=== Task to complete ===
Transcribe, exactly and without pictures, the lines below from the line with "BUZZER1 pin IO: GP7 -> GP22" to the line with "PIXELS1 pin VCC: none -> 3V3", both ends included, and no others.

=== Listed entries ===

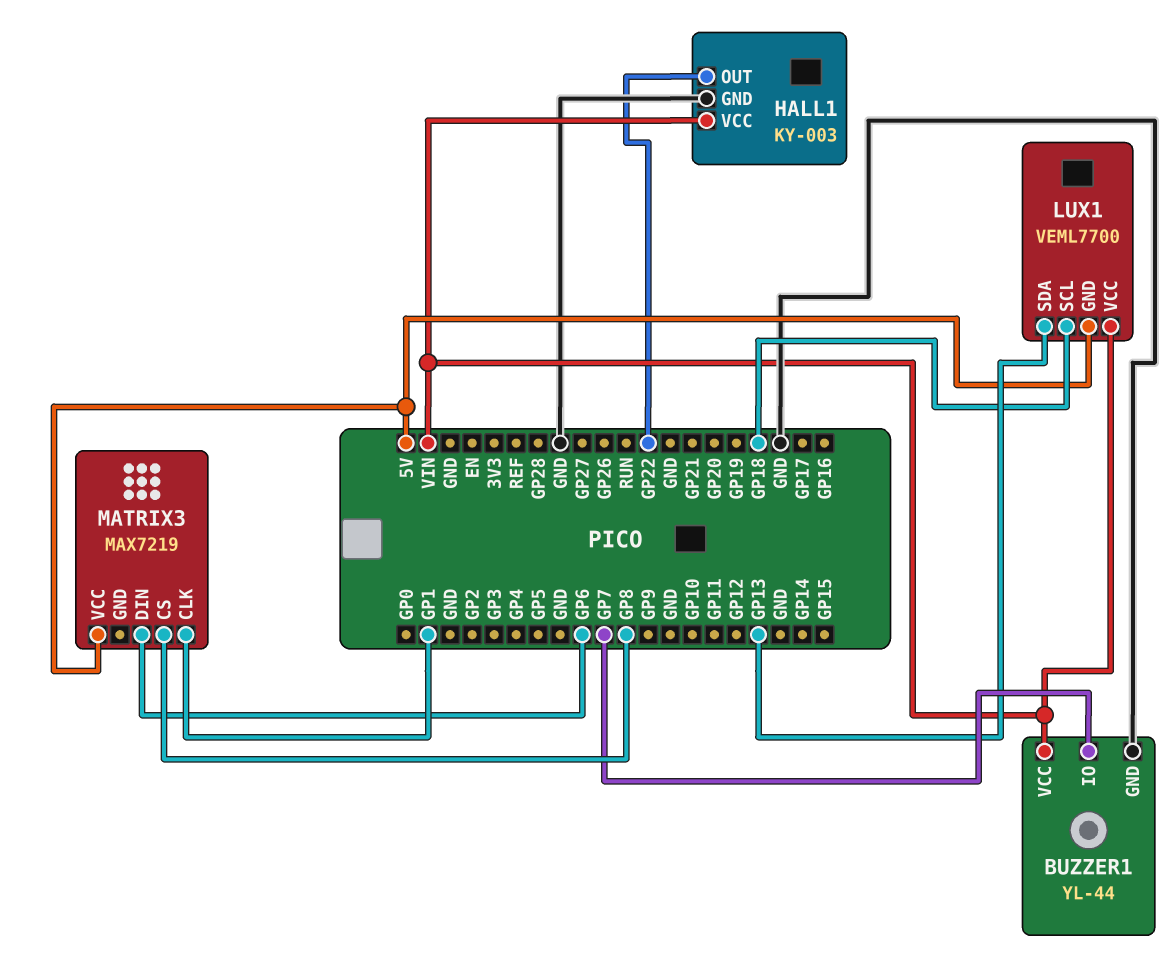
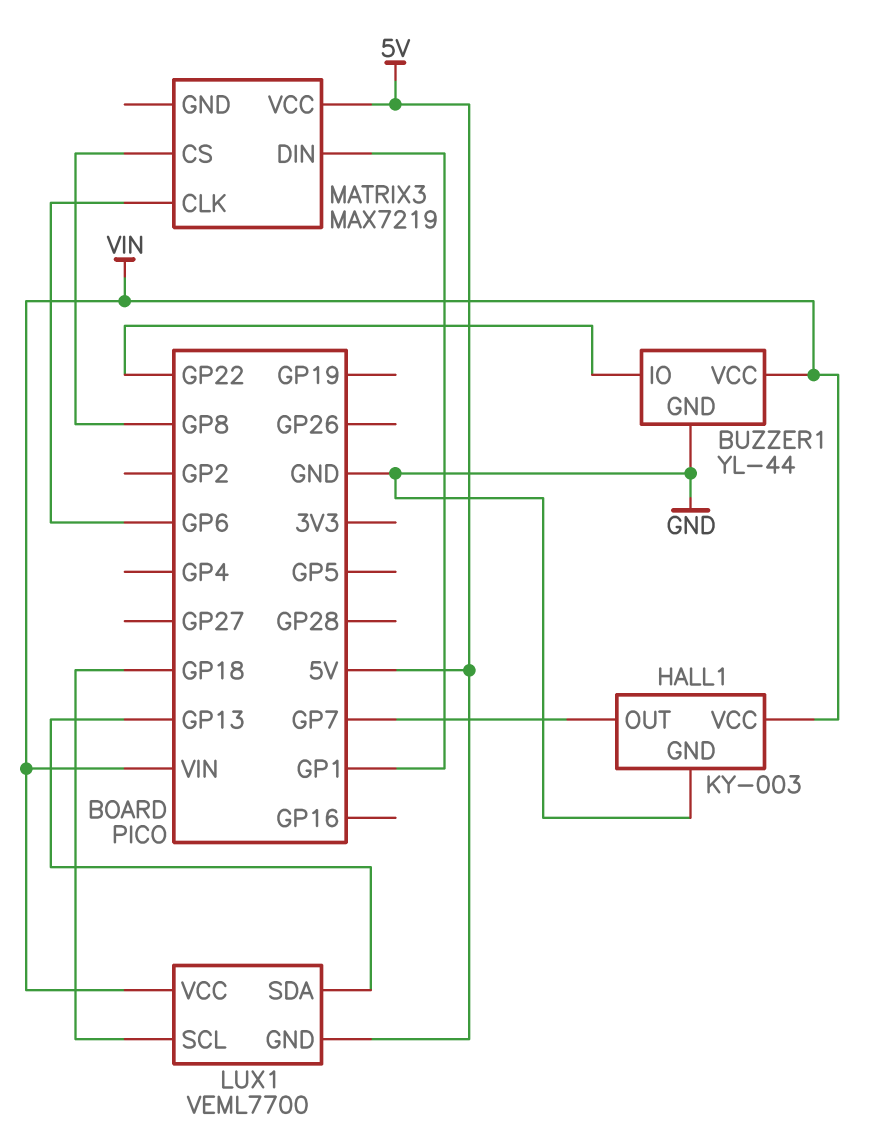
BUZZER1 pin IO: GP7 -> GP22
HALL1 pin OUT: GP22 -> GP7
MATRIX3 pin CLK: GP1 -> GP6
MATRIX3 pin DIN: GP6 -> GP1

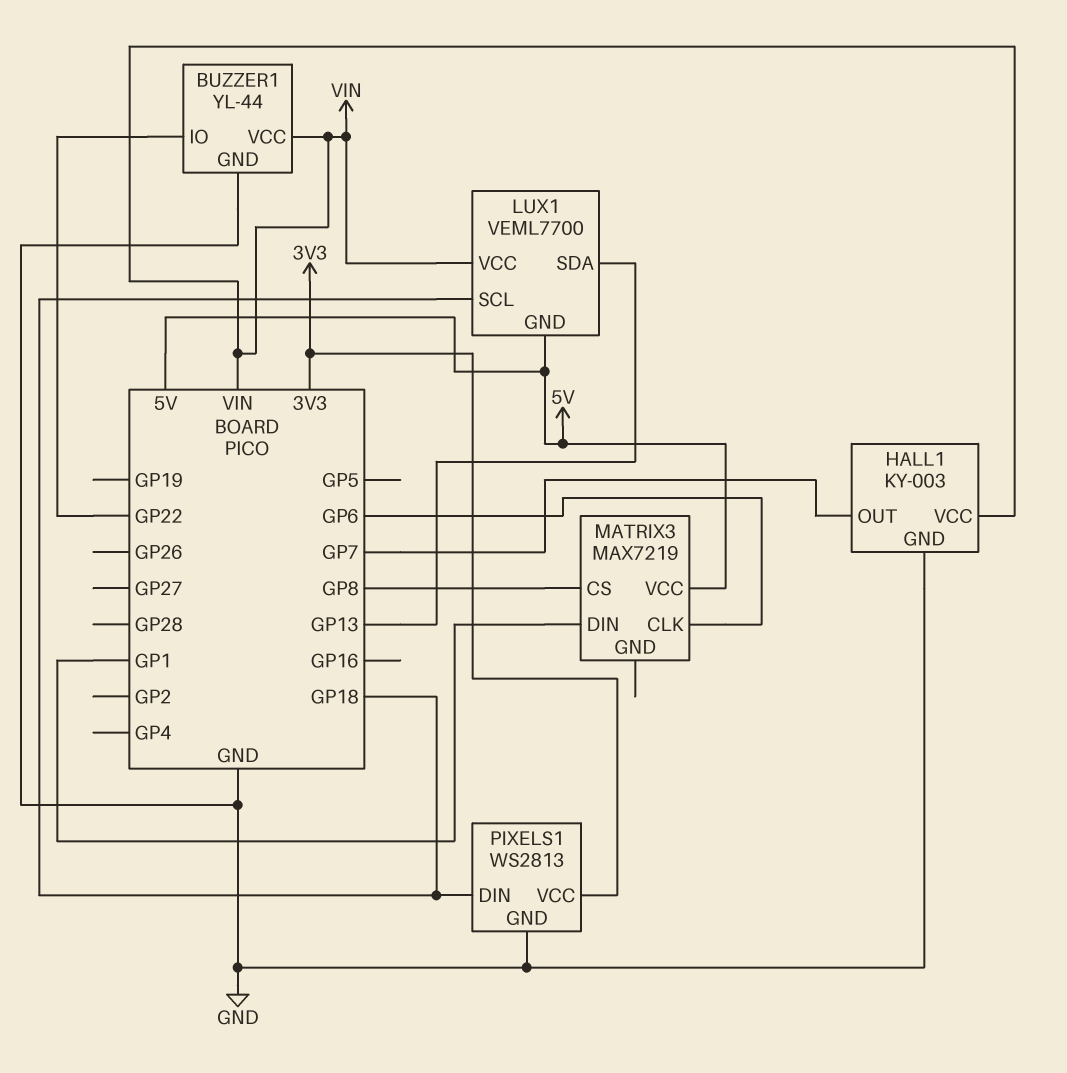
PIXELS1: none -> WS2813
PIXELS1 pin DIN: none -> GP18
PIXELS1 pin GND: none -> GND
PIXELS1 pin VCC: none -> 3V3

==

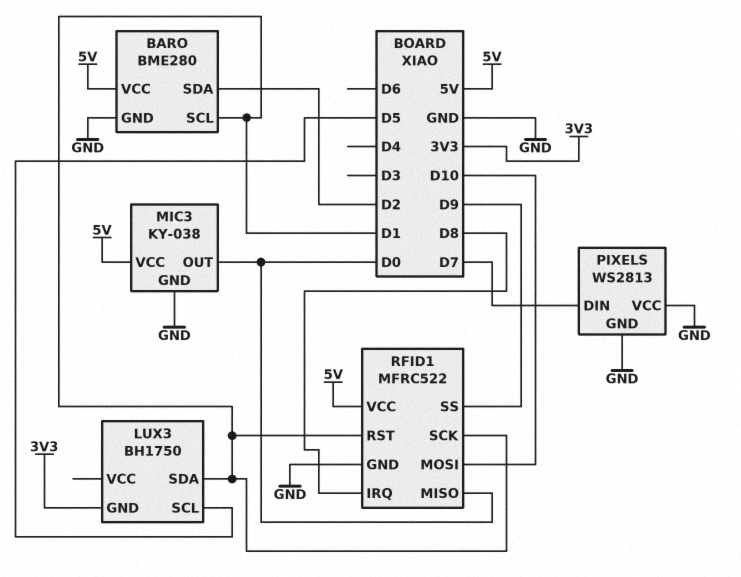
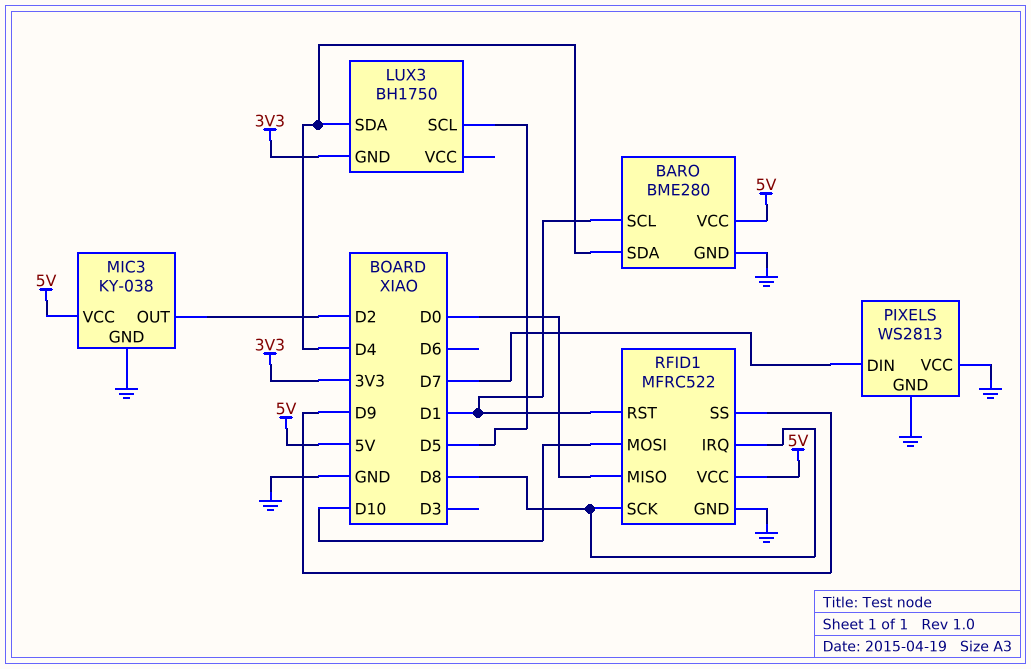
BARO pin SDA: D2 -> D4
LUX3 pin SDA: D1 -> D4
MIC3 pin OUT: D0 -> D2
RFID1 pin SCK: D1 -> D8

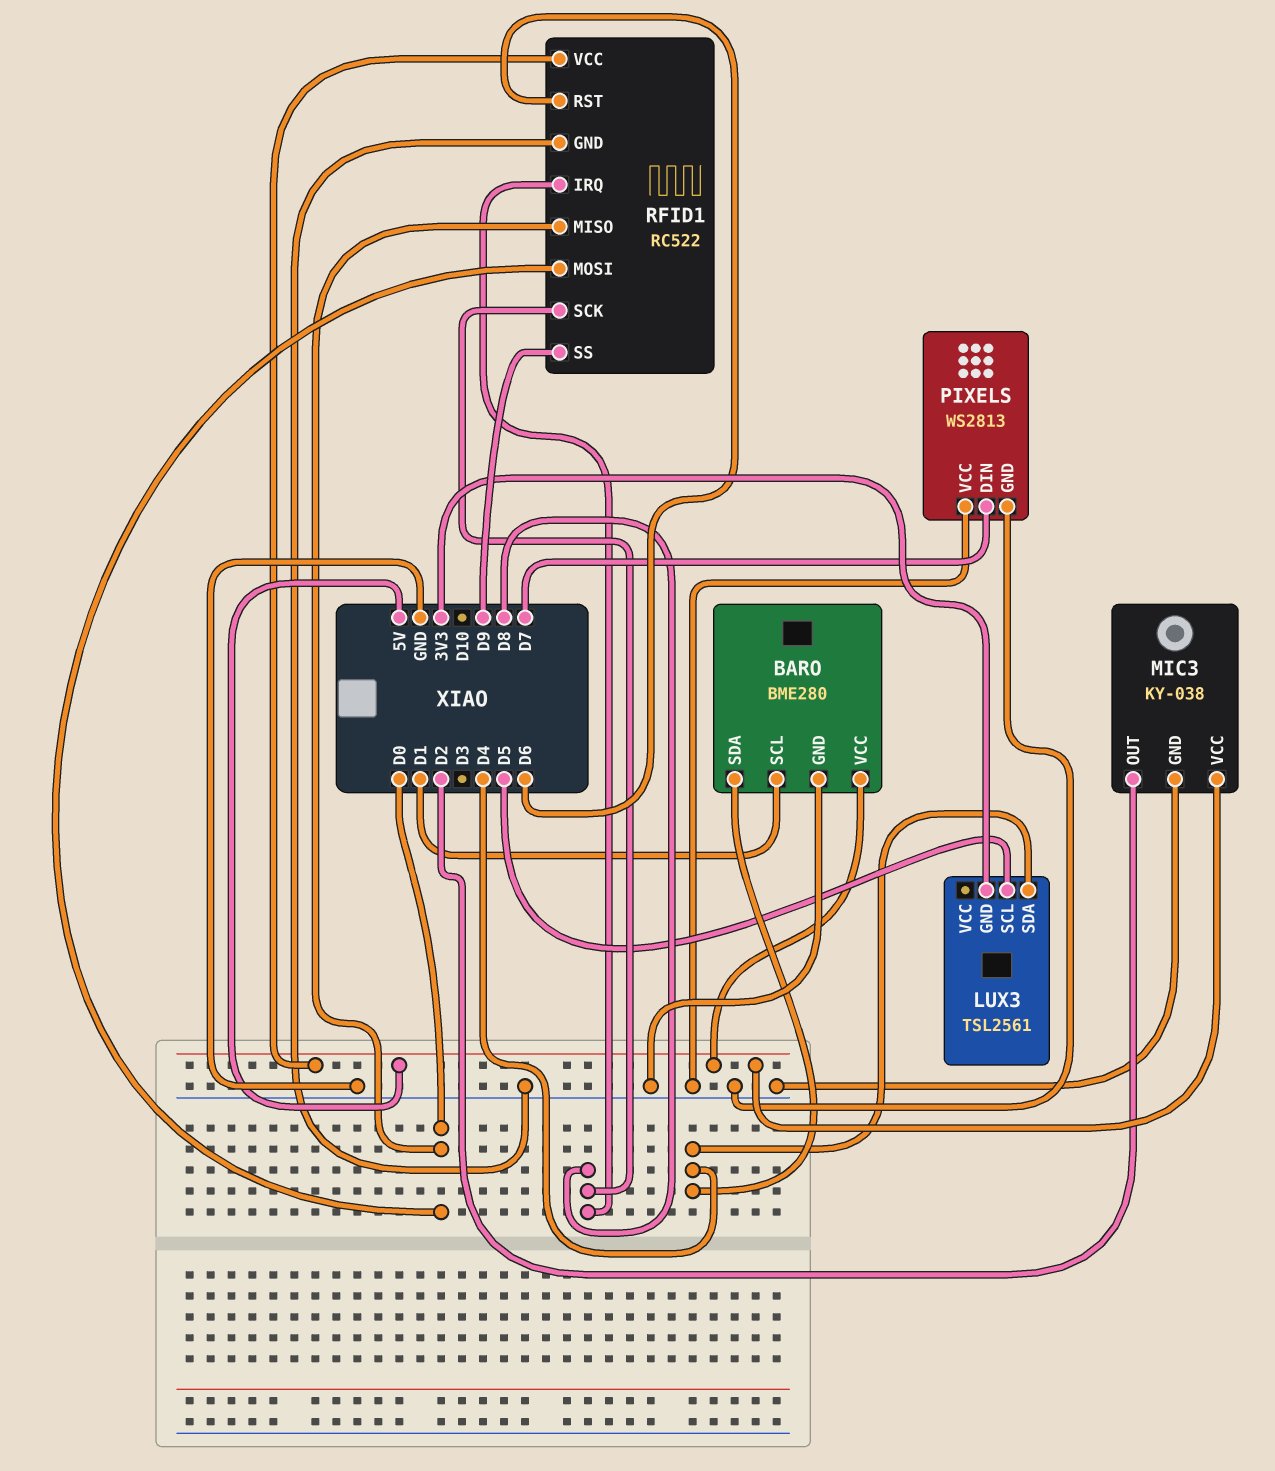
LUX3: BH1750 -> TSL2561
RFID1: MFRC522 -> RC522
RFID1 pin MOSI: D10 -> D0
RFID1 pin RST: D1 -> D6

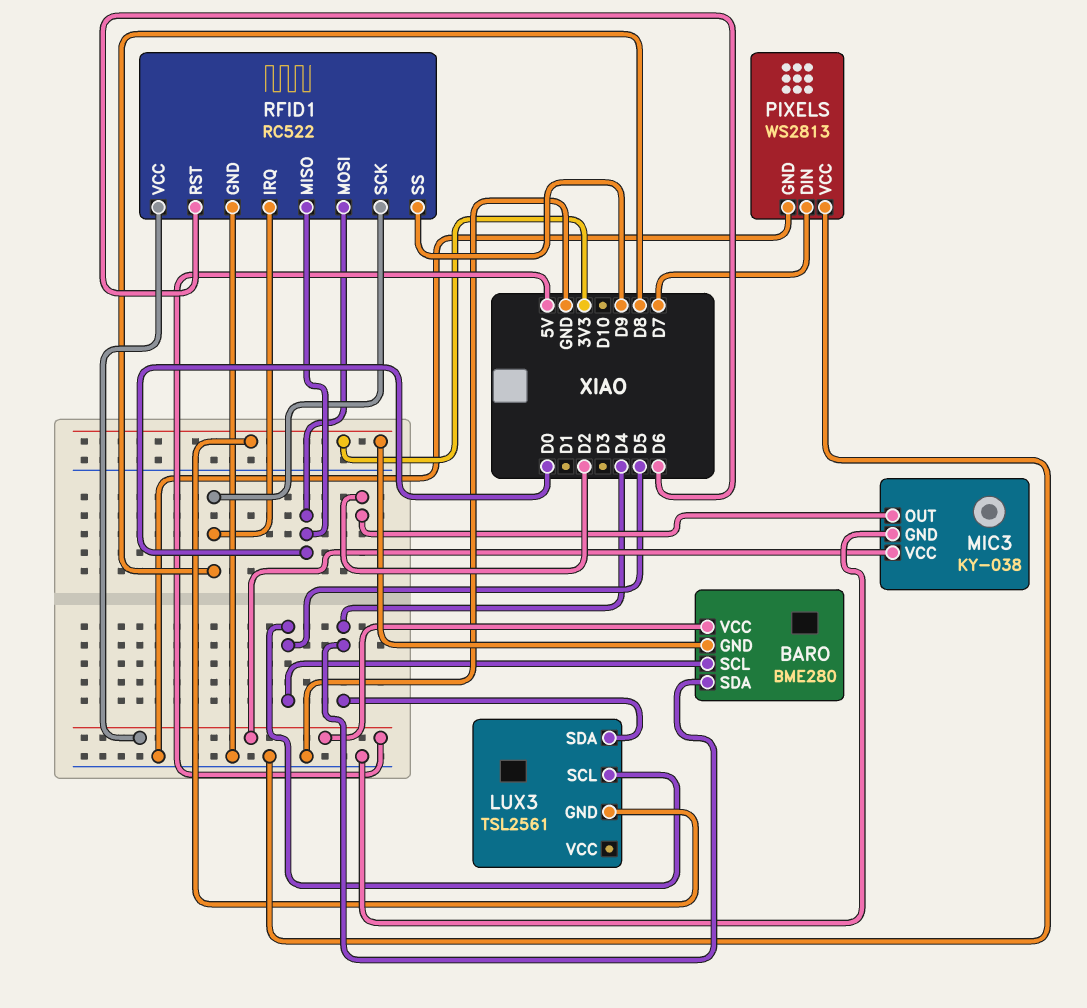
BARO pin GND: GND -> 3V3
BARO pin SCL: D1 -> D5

=== Task response ===
BUZZER1 pin IO: GP7 -> GP22
HALL1 pin OUT: GP22 -> GP7
MATRIX3 pin CLK: GP1 -> GP6
MATRIX3 pin DIN: GP6 -> GP1

PIXELS1: none -> WS2813
PIXELS1 pin DIN: none -> GP18
PIXELS1 pin GND: none -> GND
PIXELS1 pin VCC: none -> 3V3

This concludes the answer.